[Opening Records supplied section]
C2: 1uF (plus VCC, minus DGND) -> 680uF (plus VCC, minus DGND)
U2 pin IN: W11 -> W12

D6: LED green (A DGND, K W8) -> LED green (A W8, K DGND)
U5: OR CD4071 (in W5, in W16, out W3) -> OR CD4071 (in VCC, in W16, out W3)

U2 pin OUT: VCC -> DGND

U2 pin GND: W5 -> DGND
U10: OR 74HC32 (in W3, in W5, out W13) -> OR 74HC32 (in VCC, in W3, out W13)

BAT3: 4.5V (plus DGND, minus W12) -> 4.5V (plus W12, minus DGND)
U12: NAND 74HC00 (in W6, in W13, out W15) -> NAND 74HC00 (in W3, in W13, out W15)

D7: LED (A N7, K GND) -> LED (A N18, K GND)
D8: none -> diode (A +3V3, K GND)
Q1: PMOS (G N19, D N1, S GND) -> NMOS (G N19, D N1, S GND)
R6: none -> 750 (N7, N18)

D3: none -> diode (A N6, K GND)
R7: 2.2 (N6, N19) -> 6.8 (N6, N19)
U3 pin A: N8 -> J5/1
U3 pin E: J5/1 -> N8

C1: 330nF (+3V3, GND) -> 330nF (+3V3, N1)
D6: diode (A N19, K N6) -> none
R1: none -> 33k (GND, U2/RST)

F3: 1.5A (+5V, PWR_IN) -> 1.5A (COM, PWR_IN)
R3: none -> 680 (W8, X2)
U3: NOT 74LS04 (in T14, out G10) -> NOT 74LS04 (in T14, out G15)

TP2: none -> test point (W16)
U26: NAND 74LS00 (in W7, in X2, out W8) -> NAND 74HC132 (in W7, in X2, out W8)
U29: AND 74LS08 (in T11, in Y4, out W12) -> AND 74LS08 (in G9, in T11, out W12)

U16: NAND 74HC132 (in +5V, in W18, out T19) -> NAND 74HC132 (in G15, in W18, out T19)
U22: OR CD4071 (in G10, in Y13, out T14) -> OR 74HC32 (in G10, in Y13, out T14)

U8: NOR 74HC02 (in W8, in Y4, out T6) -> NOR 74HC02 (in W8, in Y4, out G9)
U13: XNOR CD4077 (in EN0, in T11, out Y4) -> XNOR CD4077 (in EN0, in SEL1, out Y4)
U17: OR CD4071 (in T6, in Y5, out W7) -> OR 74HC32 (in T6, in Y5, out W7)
[Closing Records supplied section]
### What is needed
All of the records need to be transcribed exactly.

### Exercise output
C2: 1uF (plus VCC, minus DGND) -> 680uF (plus VCC, minus DGND)
U2 pin IN: W11 -> W12

D6: LED green (A DGND, K W8) -> LED green (A W8, K DGND)
U5: OR CD4071 (in W5, in W16, out W3) -> OR CD4071 (in VCC, in W16, out W3)

U2 pin OUT: VCC -> DGND

U2 pin GND: W5 -> DGND
U10: OR 74HC32 (in W3, in W5, out W13) -> OR 74HC32 (in VCC, in W3, out W13)

BAT3: 4.5V (plus DGND, minus W12) -> 4.5V (plus W12, minus DGND)
U12: NAND 74HC00 (in W6, in W13, out W15) -> NAND 74HC00 (in W3, in W13, out W15)

D7: LED (A N7, K GND) -> LED (A N18, K GND)
D8: none -> diode (A +3V3, K GND)
Q1: PMOS (G N19, D N1, S GND) -> NMOS (G N19, D N1, S GND)
R6: none -> 750 (N7, N18)

D3: none -> diode (A N6, K GND)
R7: 2.2 (N6, N19) -> 6.8 (N6, N19)
U3 pin A: N8 -> J5/1
U3 pin E: J5/1 -> N8

C1: 330nF (+3V3, GND) -> 330nF (+3V3, N1)
D6: diode (A N19, K N6) -> none
R1: none -> 33k (GND, U2/RST)

F3: 1.5A (+5V, PWR_IN) -> 1.5A (COM, PWR_IN)
R3: none -> 680 (W8, X2)
U3: NOT 74LS04 (in T14, out G10) -> NOT 74LS04 (in T14, out G15)

TP2: none -> test point (W16)
U26: NAND 74LS00 (in W7, in X2, out W8) -> NAND 74HC132 (in W7, in X2, out W8)
U29: AND 74LS08 (in T11, in Y4, out W12) -> AND 74LS08 (in G9, in T11, out W12)

U16: NAND 74HC132 (in +5V, in W18, out T19) -> NAND 74HC132 (in G15, in W18, out T19)
U22: OR CD4071 (in G10, in Y13, out T14) -> OR 74HC32 (in G10, in Y13, out T14)

U8: NOR 74HC02 (in W8, in Y4, out T6) -> NOR 74HC02 (in W8, in Y4, out G9)
U13: XNOR CD4077 (in EN0, in T11, out Y4) -> XNOR CD4077 (in EN0, in SEL1, out Y4)
U17: OR CD4071 (in T6, in Y5, out W7) -> OR 74HC32 (in T6, in Y5, out W7)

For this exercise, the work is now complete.